#### What is required:
Would you return every entry below exactly as written, without its images?

Image sequences with shape edits:
○ ○ ○ ○ ○
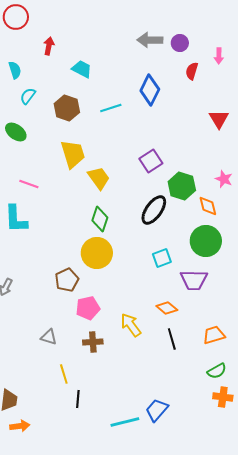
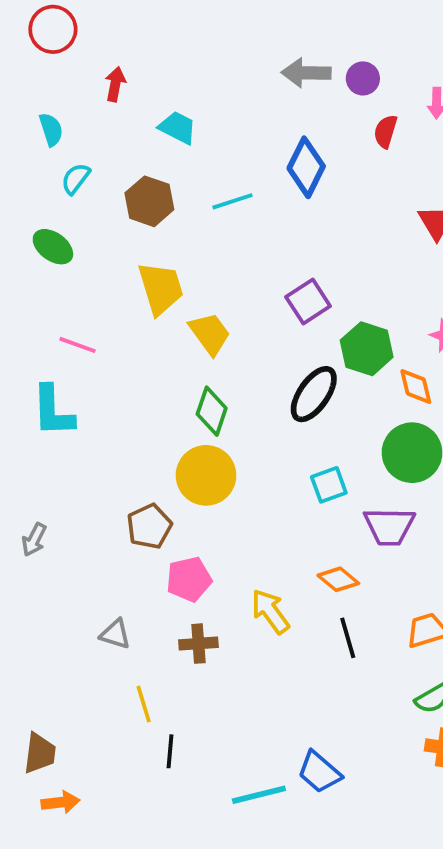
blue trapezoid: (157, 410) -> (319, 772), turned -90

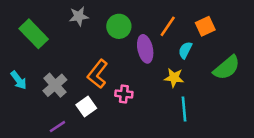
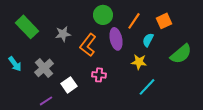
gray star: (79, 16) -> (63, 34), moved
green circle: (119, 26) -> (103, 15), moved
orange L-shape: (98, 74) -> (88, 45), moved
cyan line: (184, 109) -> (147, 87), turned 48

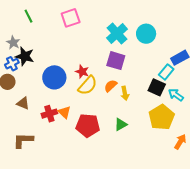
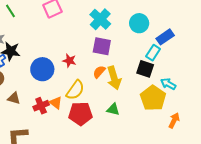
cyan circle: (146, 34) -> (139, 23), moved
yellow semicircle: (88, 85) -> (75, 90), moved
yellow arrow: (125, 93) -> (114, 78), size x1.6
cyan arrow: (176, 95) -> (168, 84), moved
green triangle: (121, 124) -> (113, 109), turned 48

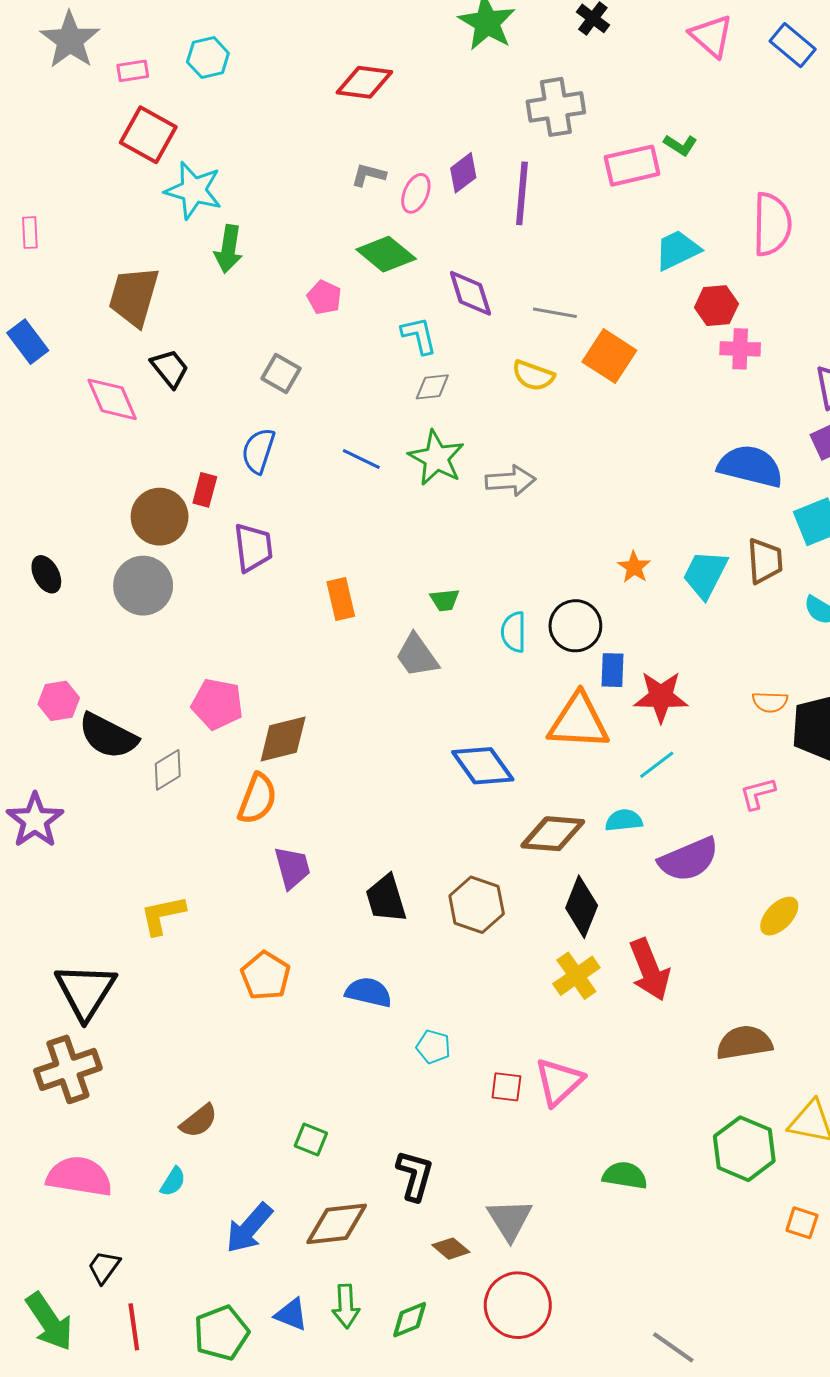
○ ○ ○ ○ ○
#### Answer to the exercise:
blue trapezoid: (157, 410) -> (319, 772), turned -90

gray star: (79, 16) -> (63, 34), moved
green circle: (119, 26) -> (103, 15), moved
orange L-shape: (98, 74) -> (88, 45), moved
cyan line: (184, 109) -> (147, 87), turned 48

cyan circle: (146, 34) -> (139, 23), moved
yellow semicircle: (88, 85) -> (75, 90), moved
yellow arrow: (125, 93) -> (114, 78), size x1.6
cyan arrow: (176, 95) -> (168, 84), moved
green triangle: (121, 124) -> (113, 109), turned 48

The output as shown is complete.